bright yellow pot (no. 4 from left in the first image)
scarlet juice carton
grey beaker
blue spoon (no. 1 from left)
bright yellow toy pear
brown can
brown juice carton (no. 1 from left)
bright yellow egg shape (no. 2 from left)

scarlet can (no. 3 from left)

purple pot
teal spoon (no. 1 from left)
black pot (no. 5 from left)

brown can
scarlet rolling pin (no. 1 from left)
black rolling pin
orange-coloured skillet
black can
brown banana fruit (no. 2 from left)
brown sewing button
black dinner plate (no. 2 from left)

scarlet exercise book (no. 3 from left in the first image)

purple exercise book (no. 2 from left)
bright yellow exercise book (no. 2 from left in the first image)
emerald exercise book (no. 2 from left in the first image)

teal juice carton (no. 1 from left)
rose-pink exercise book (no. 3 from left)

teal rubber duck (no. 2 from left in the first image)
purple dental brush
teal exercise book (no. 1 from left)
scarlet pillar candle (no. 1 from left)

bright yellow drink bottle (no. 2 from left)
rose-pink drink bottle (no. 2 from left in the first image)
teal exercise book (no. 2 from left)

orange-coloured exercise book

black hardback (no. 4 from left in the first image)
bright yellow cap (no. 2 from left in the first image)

Exercise | Output an identical copy of every record above.

Completed exercise |
bright yellow pot (no. 4 from left in the first image)
scarlet juice carton
grey beaker
blue spoon (no. 1 from left)
bright yellow toy pear
brown can
brown juice carton (no. 1 from left)
bright yellow egg shape (no. 2 from left)

scarlet can (no. 3 from left)

purple pot
teal spoon (no. 1 from left)
black pot (no. 5 from left)

brown can
scarlet rolling pin (no. 1 from left)
black rolling pin
orange-coloured skillet
black can
brown banana fruit (no. 2 from left)
brown sewing button
black dinner plate (no. 2 from left)

scarlet exercise book (no. 3 from left in the first image)

purple exercise book (no. 2 from left)
bright yellow exercise book (no. 2 from left in the first image)
emerald exercise book (no. 2 from left in the first image)

teal juice carton (no. 1 from left)
rose-pink exercise book (no. 3 from left)

teal rubber duck (no. 2 from left in the first image)
purple dental brush
teal exercise book (no. 1 from left)
scarlet pillar candle (no. 1 from left)

bright yellow drink bottle (no. 2 from left)
rose-pink drink bottle (no. 2 from left in the first image)
teal exercise book (no. 2 from left)

orange-coloured exercise book

black hardback (no. 4 from left in the first image)
bright yellow cap (no. 2 from left in the first image)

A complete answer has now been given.